§ **Task statement**
Find each line of the entries with the string "round", please, and copy it.

§ **Given records**
▬▬▬▬▬▬▬▬▬▬

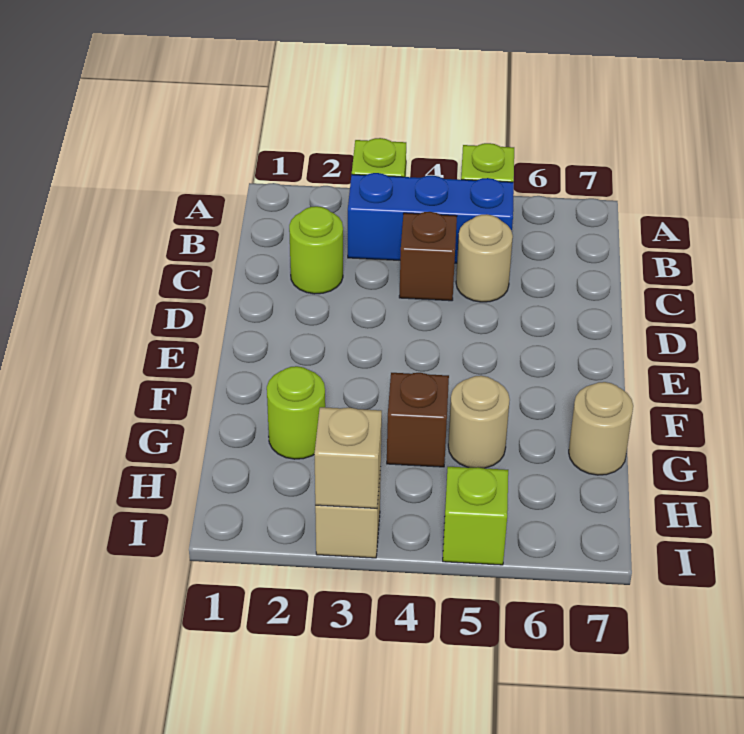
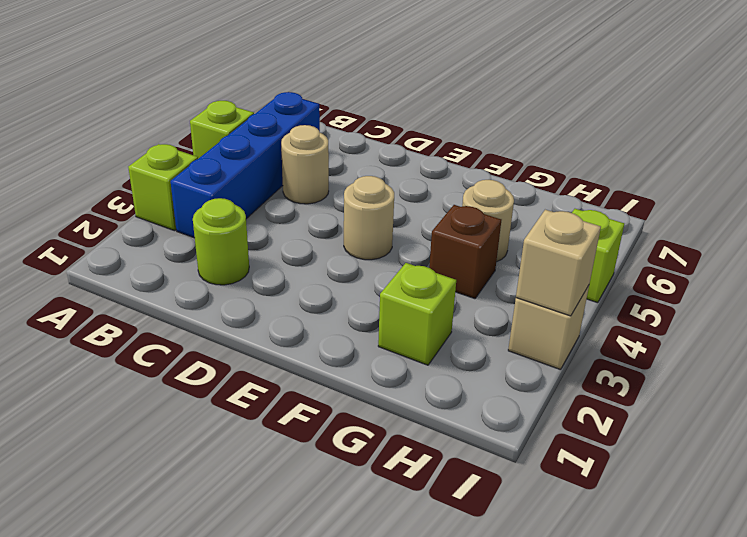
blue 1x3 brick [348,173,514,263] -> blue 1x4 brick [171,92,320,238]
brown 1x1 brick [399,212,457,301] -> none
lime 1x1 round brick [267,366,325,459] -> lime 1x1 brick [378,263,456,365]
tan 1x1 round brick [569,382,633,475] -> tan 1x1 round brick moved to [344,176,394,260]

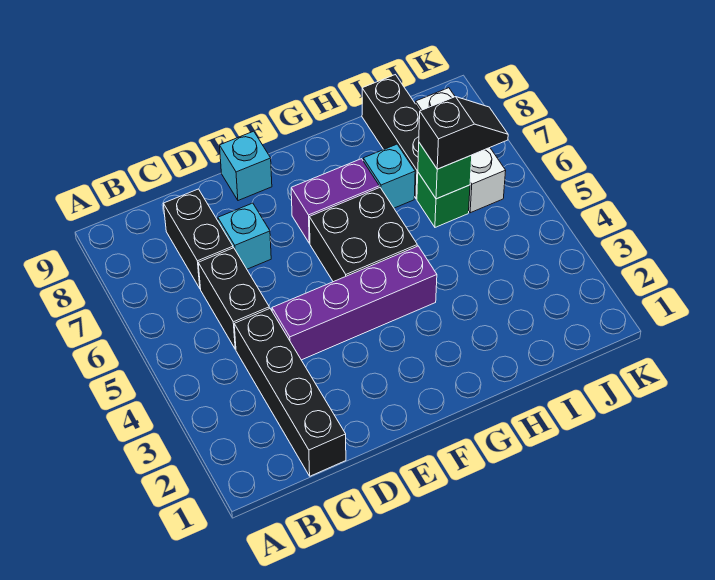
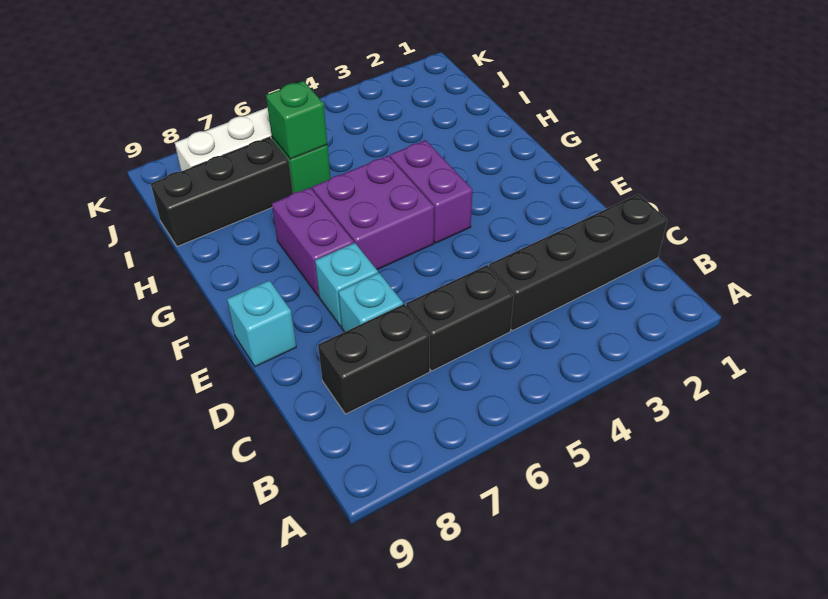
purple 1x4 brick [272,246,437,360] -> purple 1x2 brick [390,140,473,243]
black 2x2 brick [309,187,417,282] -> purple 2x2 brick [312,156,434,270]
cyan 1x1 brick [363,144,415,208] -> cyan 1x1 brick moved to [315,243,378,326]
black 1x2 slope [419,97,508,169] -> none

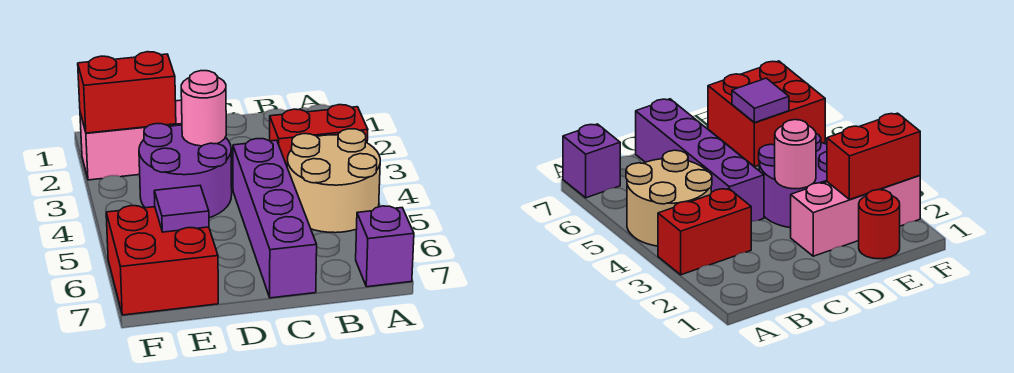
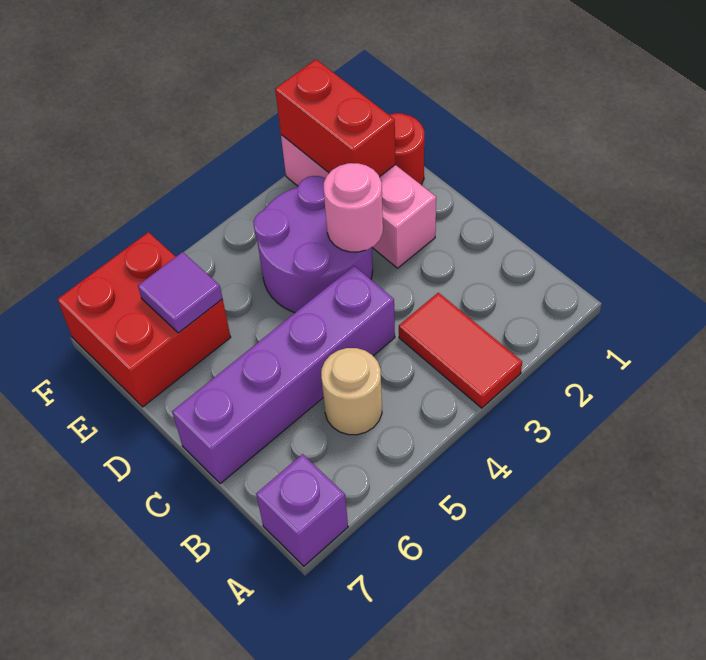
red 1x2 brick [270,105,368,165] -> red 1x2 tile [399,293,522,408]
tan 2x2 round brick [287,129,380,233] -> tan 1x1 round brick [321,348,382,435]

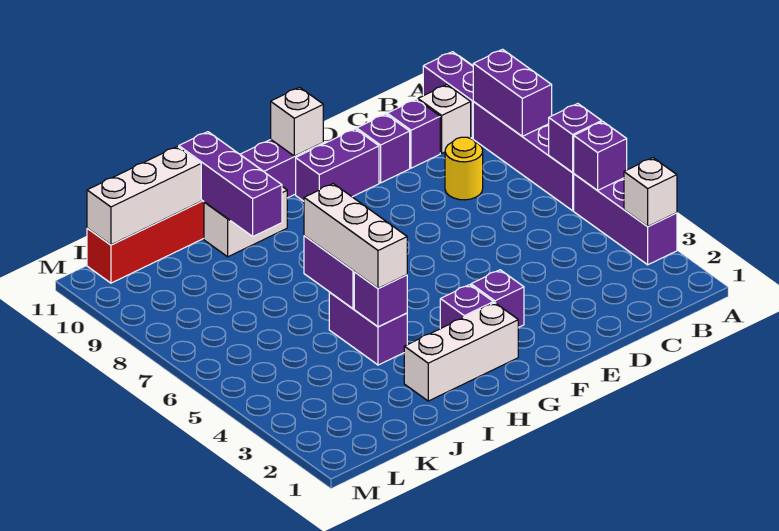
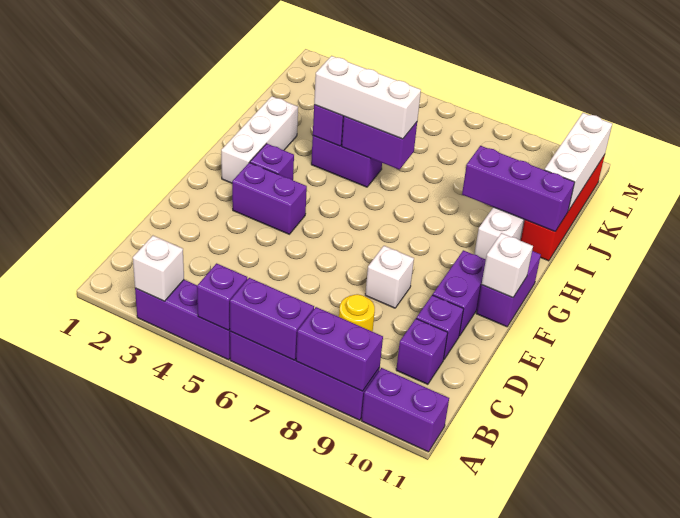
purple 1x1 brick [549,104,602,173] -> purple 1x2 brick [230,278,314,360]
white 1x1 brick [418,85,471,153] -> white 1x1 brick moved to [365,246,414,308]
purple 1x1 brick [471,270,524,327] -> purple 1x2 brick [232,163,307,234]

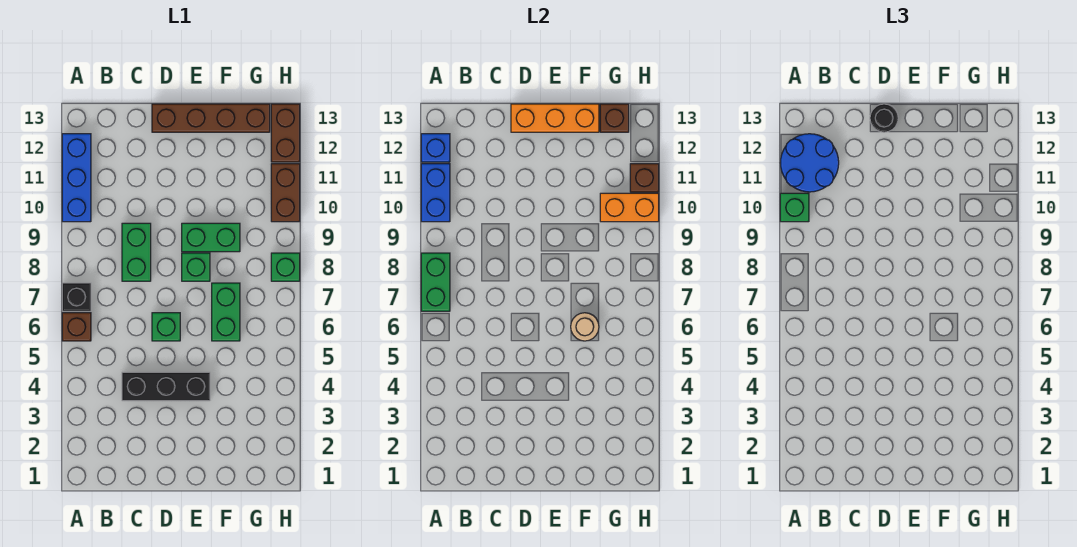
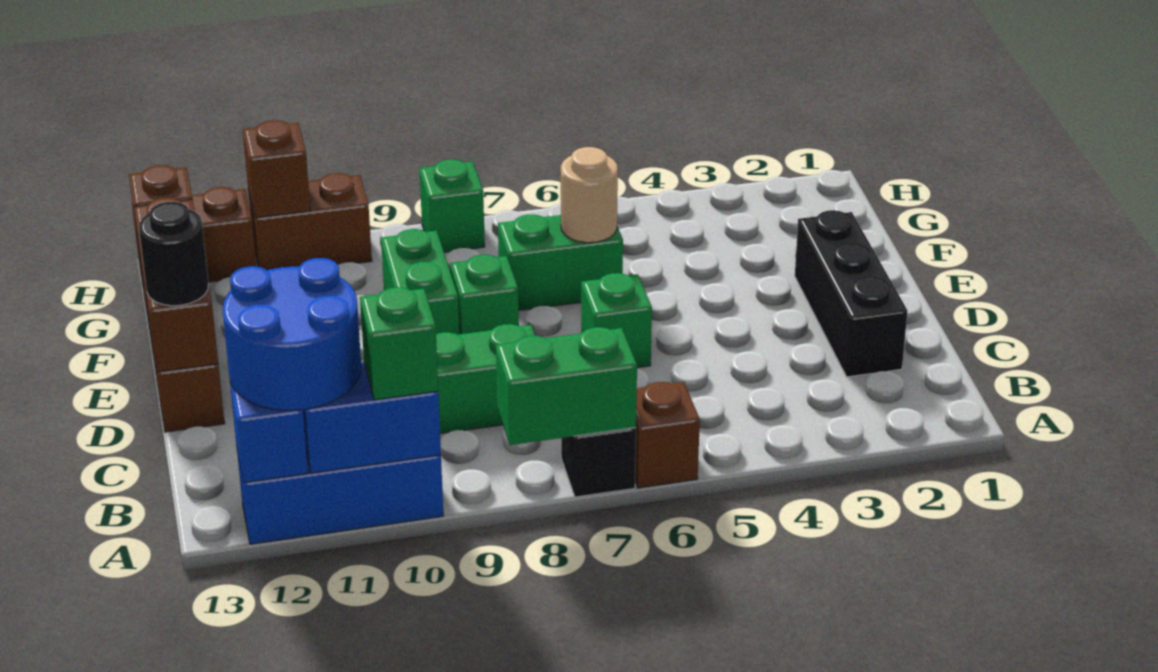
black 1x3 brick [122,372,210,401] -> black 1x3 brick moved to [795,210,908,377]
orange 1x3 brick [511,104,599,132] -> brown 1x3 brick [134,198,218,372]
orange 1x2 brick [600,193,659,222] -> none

▬▬▬▬▬▬▬▬▬▬

§ **Output of the exercise**
lime 1x1 round brick [267,366,325,459] -> lime 1x1 brick [378,263,456,365]
tan 1x1 round brick [569,382,633,475] -> tan 1x1 round brick moved to [344,176,394,260]
tan 2x2 round brick [287,129,380,233] -> tan 1x1 round brick [321,348,382,435]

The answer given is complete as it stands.